[Image sets with object changes]
--------------------------------

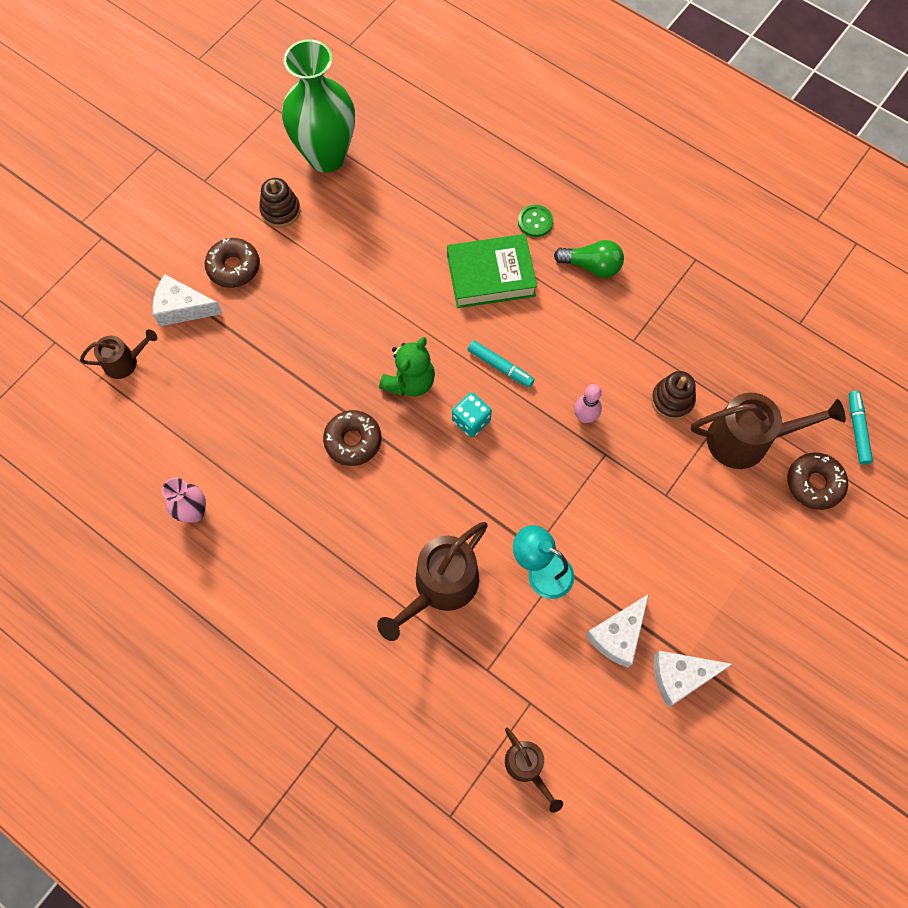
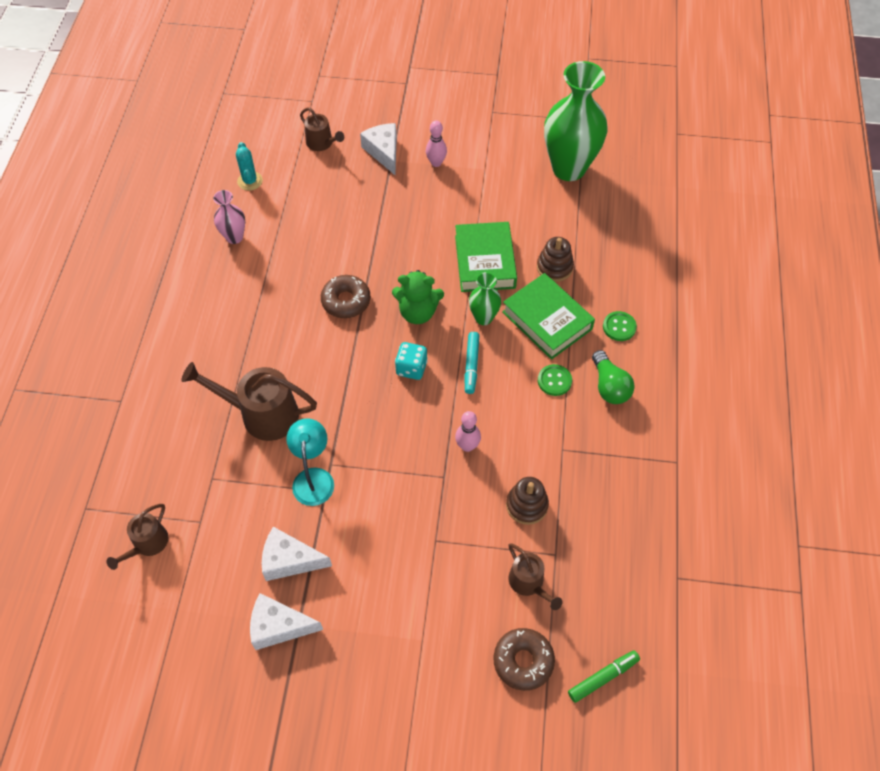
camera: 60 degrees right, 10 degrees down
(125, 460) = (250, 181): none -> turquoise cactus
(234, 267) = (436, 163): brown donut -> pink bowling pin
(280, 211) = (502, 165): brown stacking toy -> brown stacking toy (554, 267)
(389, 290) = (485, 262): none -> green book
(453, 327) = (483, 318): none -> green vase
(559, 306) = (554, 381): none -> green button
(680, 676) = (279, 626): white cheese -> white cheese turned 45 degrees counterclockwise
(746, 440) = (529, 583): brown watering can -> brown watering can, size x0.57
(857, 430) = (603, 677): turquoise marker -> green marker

--------------------------------

_What to produce_:
Repeat the records above verbatim. Include none of the pictures.

_Final answer_:
camera: 60 degrees right, 10 degrees down
(125, 460) = (250, 181): none -> turquoise cactus
(234, 267) = (436, 163): brown donut -> pink bowling pin
(280, 211) = (502, 165): brown stacking toy -> brown stacking toy (554, 267)
(389, 290) = (485, 262): none -> green book
(453, 327) = (483, 318): none -> green vase
(559, 306) = (554, 381): none -> green button
(680, 676) = (279, 626): white cheese -> white cheese turned 45 degrees counterclockwise
(746, 440) = (529, 583): brown watering can -> brown watering can, size x0.57
(857, 430) = (603, 677): turquoise marker -> green marker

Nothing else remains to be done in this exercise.